* **SOURCE DATA**
---

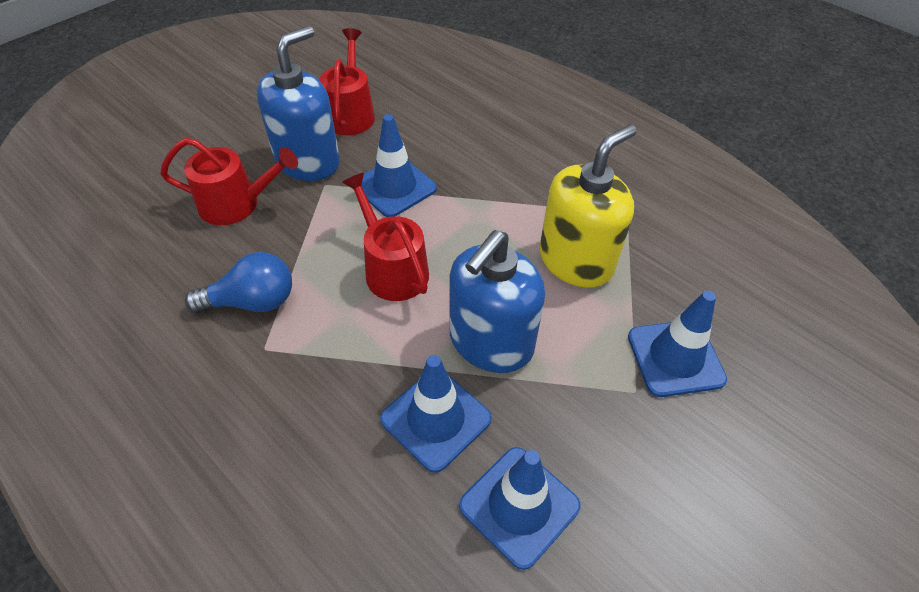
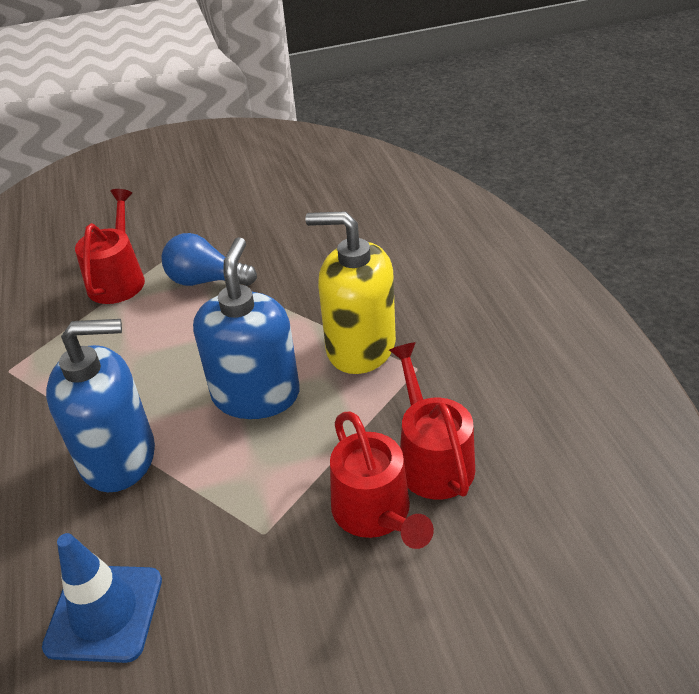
blue traffic cone: 4 -> 1

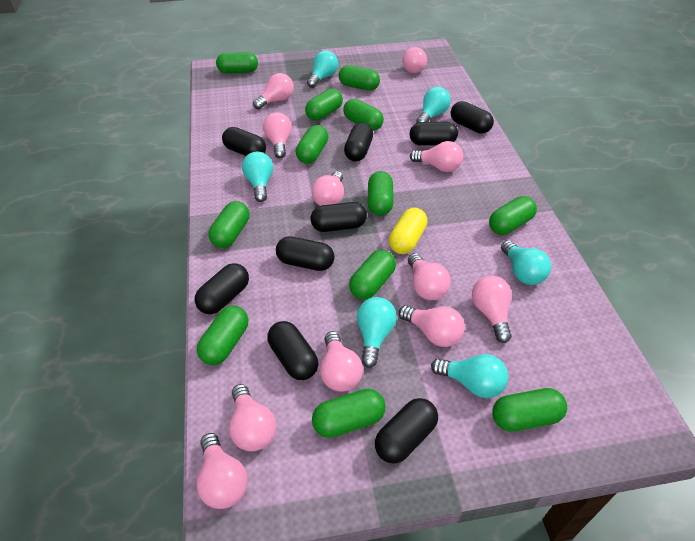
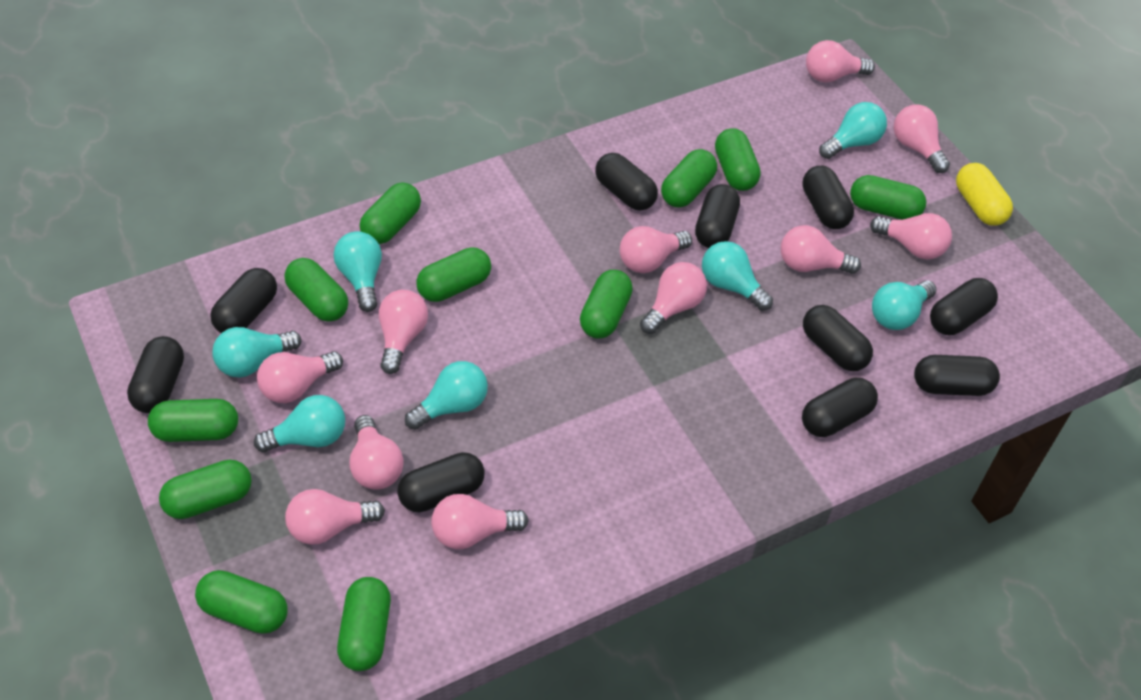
black capsule: 9 -> 10
green capsule: 12 -> 11
turquoise light bulb: 6 -> 7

---

* **THE TASK**
Please copy every line of the data that carries the string "capsule".

* **EXERCISE ANSWER**
black capsule: 9 -> 10
green capsule: 12 -> 11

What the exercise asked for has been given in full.